**Aim of the exercise**
Write the full listing out again, word for word, but omit the pictures.
Segment Open
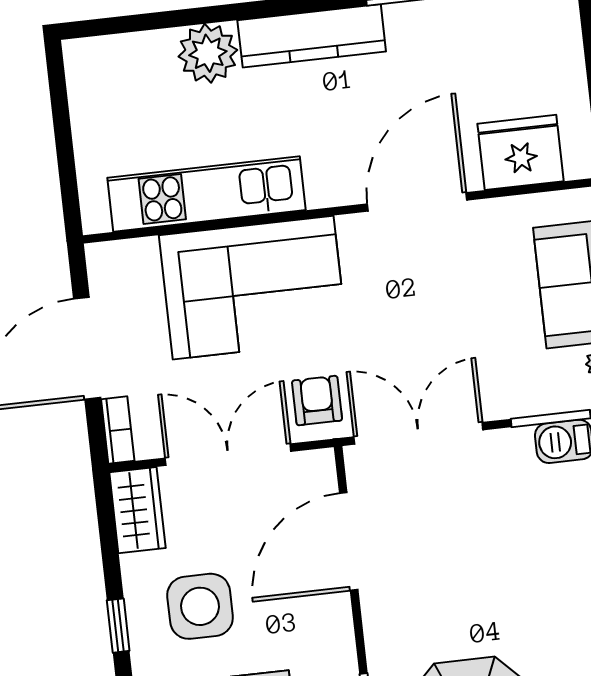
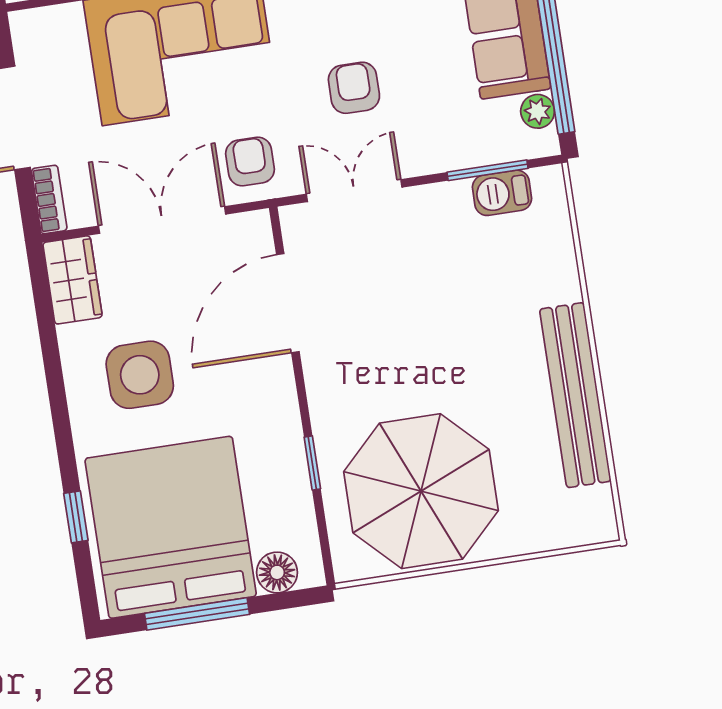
armchair: (422, 332) -> (354, 88), added
double door: (418, 433) -> (354, 191), width x0.73
window: (118, 626) -> (58, 398), removed

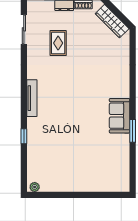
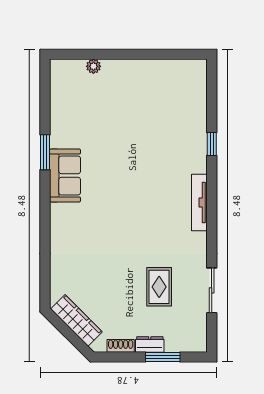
sliding door: (24, 29) -> (212, 290), moved
plant: (35, 187) -> (93, 66), moved

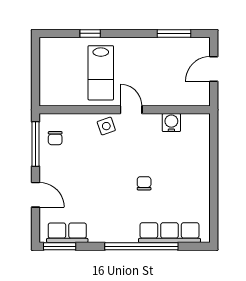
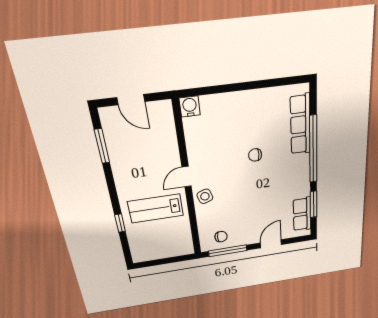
lab bench: (101, 73) -> (156, 208), turned 180
water cooler: (171, 123) -> (190, 106), moved, turned 90
window: (60, 246) -> (313, 204), moved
Segment Closed
**Exercise response**
armchair: (422, 332) -> (354, 88), added
double door: (418, 433) -> (354, 191), width x0.73
window: (118, 626) -> (58, 398), removed

sliding door: (24, 29) -> (212, 290), moved
plant: (35, 187) -> (93, 66), moved

lab bench: (101, 73) -> (156, 208), turned 180
water cooler: (171, 123) -> (190, 106), moved, turned 90
window: (60, 246) -> (313, 204), moved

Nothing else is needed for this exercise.